*DATA SECTION:*
┌────────

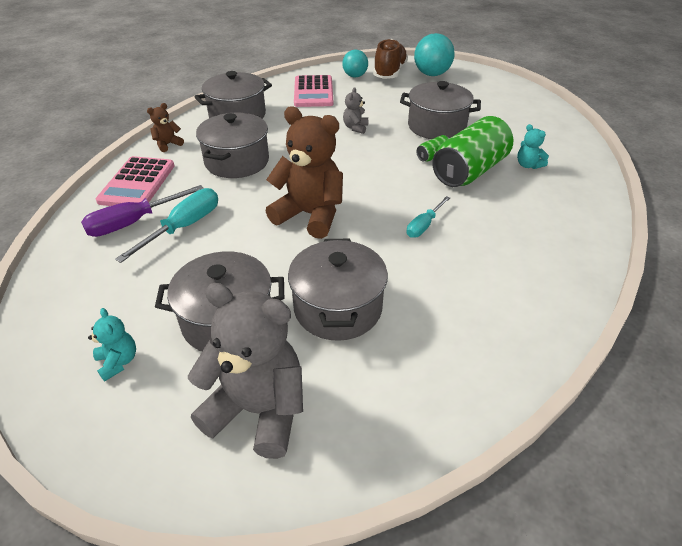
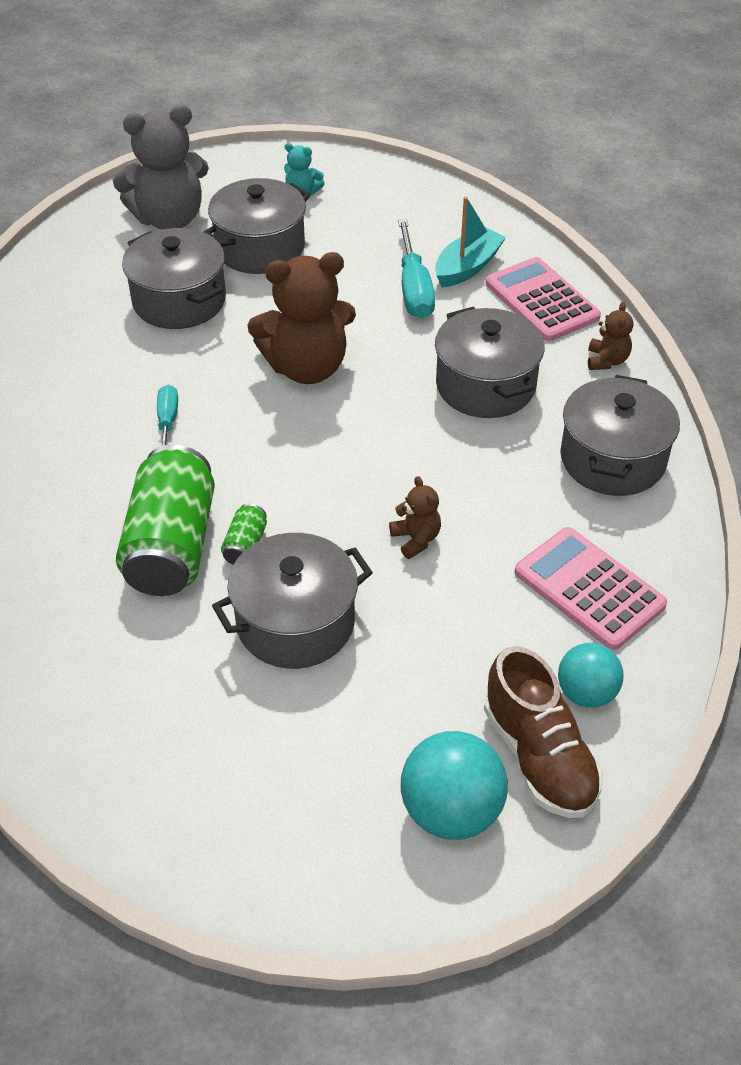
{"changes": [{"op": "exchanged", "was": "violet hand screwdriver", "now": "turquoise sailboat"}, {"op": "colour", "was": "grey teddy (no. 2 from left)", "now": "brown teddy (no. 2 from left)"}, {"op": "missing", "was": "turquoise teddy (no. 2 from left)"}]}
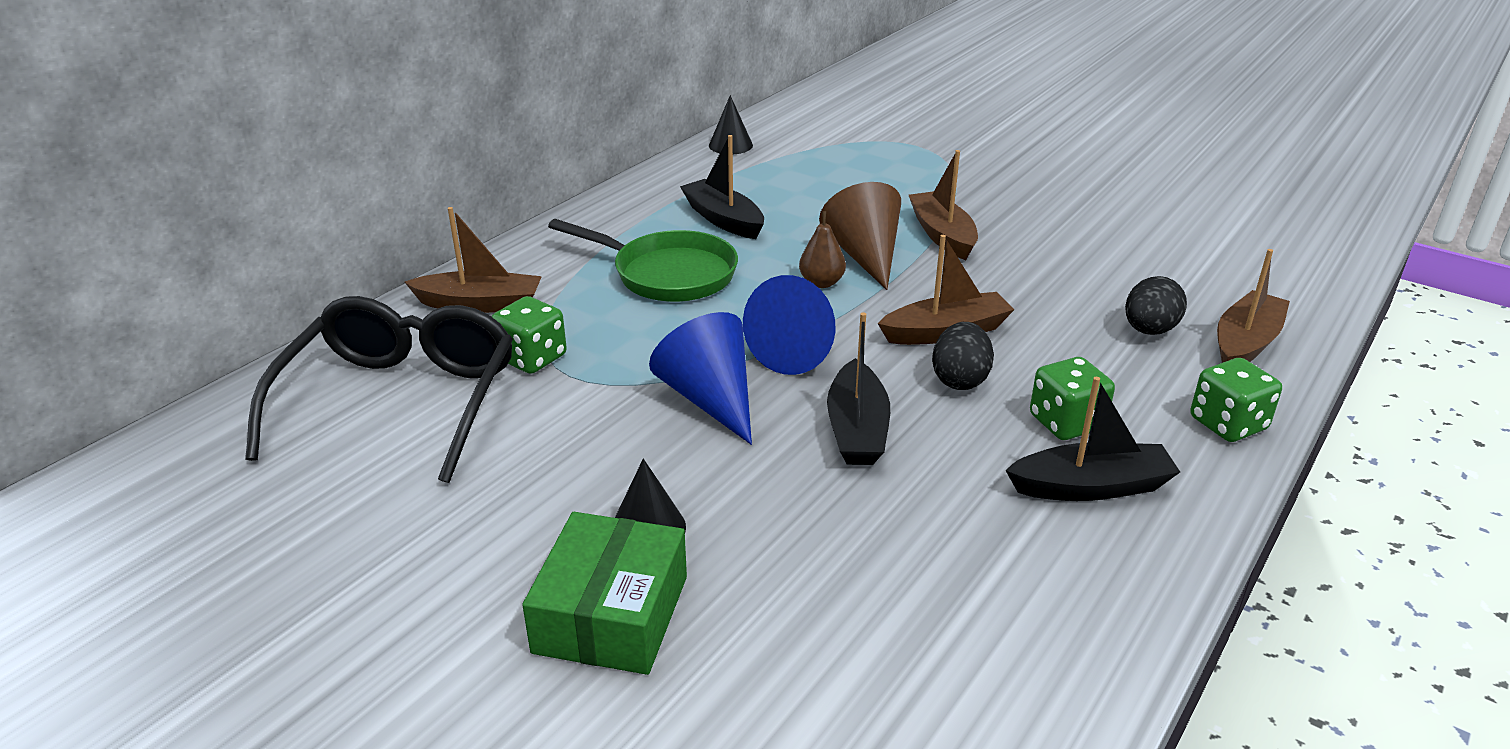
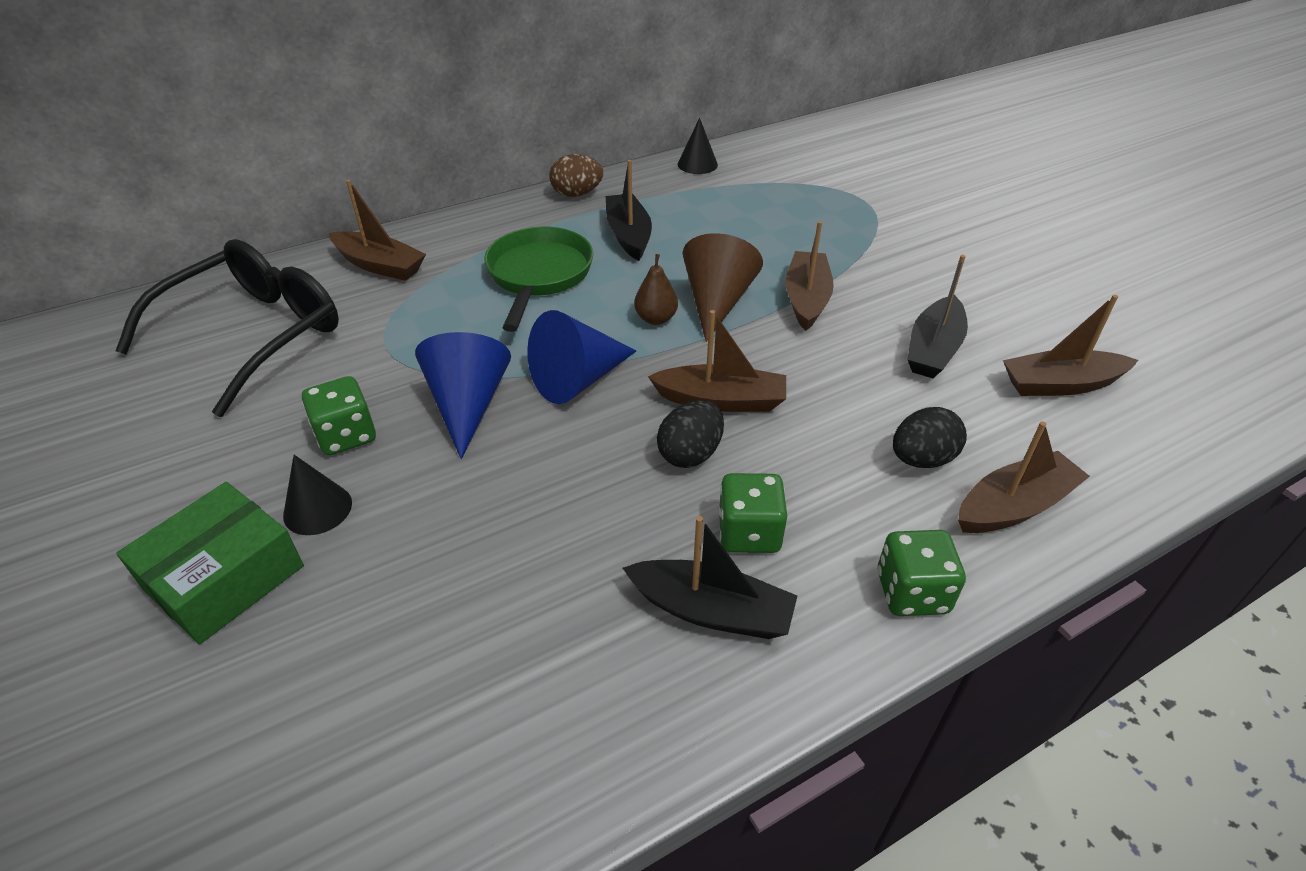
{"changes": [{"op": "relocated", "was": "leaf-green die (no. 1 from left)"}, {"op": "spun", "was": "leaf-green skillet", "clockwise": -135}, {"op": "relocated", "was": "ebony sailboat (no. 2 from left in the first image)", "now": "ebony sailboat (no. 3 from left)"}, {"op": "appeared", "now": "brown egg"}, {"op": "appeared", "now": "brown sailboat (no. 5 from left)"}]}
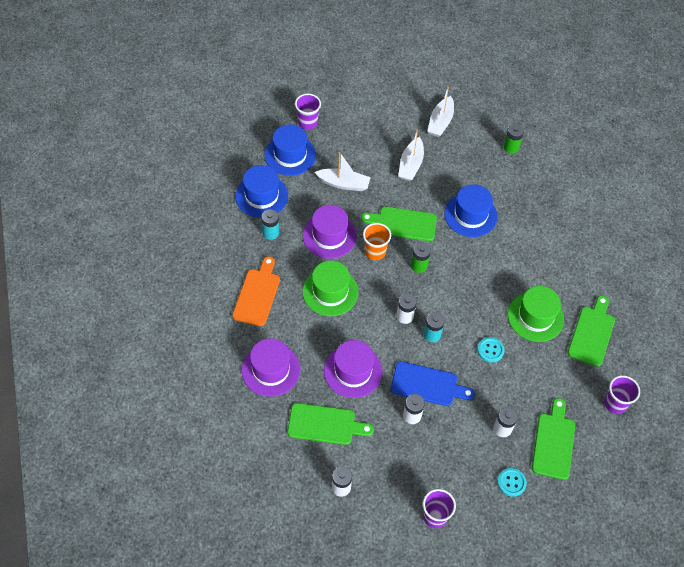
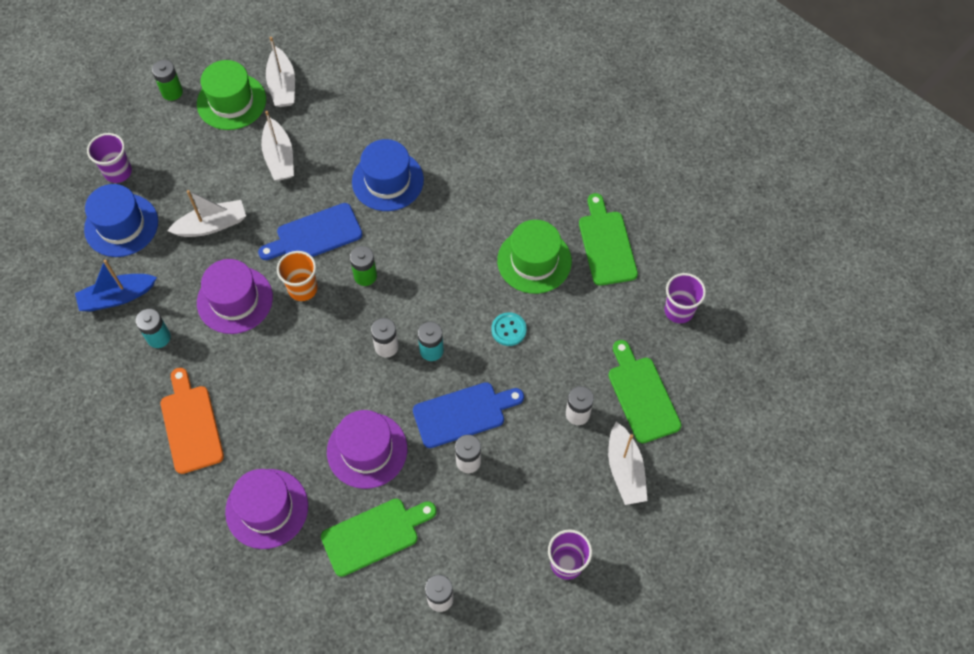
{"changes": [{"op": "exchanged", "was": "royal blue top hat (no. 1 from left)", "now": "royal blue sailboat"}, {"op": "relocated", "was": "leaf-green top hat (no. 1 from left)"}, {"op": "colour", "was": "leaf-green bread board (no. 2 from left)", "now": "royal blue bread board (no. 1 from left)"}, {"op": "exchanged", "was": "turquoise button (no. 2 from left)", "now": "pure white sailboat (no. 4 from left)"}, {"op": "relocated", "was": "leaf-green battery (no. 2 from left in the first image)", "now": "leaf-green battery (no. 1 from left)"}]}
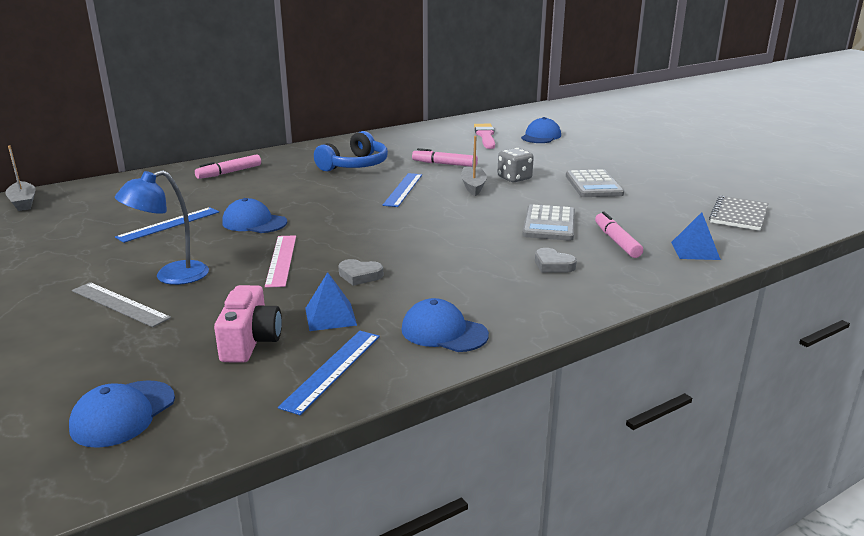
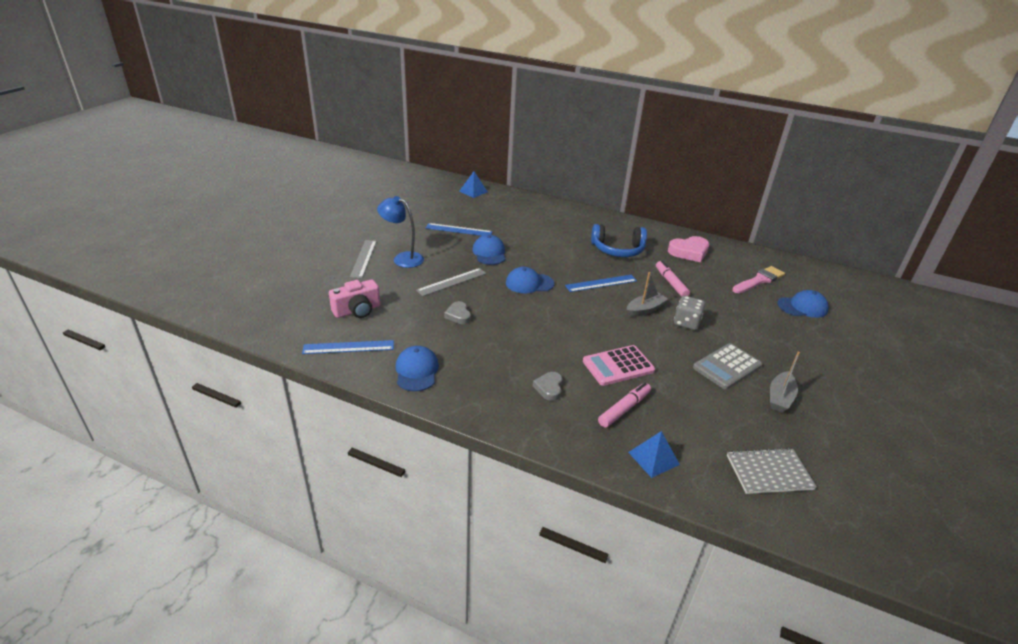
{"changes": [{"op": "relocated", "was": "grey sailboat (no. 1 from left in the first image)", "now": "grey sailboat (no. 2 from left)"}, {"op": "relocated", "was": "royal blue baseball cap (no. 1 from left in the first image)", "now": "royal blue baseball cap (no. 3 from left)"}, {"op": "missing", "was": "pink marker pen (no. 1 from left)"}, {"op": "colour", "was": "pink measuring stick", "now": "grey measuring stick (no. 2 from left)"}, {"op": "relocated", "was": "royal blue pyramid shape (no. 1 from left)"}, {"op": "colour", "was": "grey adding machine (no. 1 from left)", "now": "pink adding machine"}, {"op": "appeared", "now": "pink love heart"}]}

└────────

*EXERCISE DESCRIPTION:* Reprint the whole listing verbatim except for the pictures.

*RESPONSE AREA:*
{"changes": [{"op": "exchanged", "was": "violet hand screwdriver", "now": "turquoise sailboat"}, {"op": "colour", "was": "grey teddy (no. 2 from left)", "now": "brown teddy (no. 2 from left)"}, {"op": "missing", "was": "turquoise teddy (no. 2 from left)"}]}
{"changes": [{"op": "relocated", "was": "leaf-green die (no. 1 from left)"}, {"op": "spun", "was": "leaf-green skillet", "clockwise": -135}, {"op": "relocated", "was": "ebony sailboat (no. 2 from left in the first image)", "now": "ebony sailboat (no. 3 from left)"}, {"op": "appeared", "now": "brown egg"}, {"op": "appeared", "now": "brown sailboat (no. 5 from left)"}]}
{"changes": [{"op": "exchanged", "was": "royal blue top hat (no. 1 from left)", "now": "royal blue sailboat"}, {"op": "relocated", "was": "leaf-green top hat (no. 1 from left)"}, {"op": "colour", "was": "leaf-green bread board (no. 2 from left)", "now": "royal blue bread board (no. 1 from left)"}, {"op": "exchanged", "was": "turquoise button (no. 2 from left)", "now": "pure white sailboat (no. 4 from left)"}, {"op": "relocated", "was": "leaf-green battery (no. 2 from left in the first image)", "now": "leaf-green battery (no. 1 from left)"}]}
{"changes": [{"op": "relocated", "was": "grey sailboat (no. 1 from left in the first image)", "now": "grey sailboat (no. 2 from left)"}, {"op": "relocated", "was": "royal blue baseball cap (no. 1 from left in the first image)", "now": "royal blue baseball cap (no. 3 from left)"}, {"op": "missing", "was": "pink marker pen (no. 1 from left)"}, {"op": "colour", "was": "pink measuring stick", "now": "grey measuring stick (no. 2 from left)"}, {"op": "relocated", "was": "royal blue pyramid shape (no. 1 from left)"}, {"op": "colour", "was": "grey adding machine (no. 1 from left)", "now": "pink adding machine"}, {"op": "appeared", "now": "pink love heart"}]}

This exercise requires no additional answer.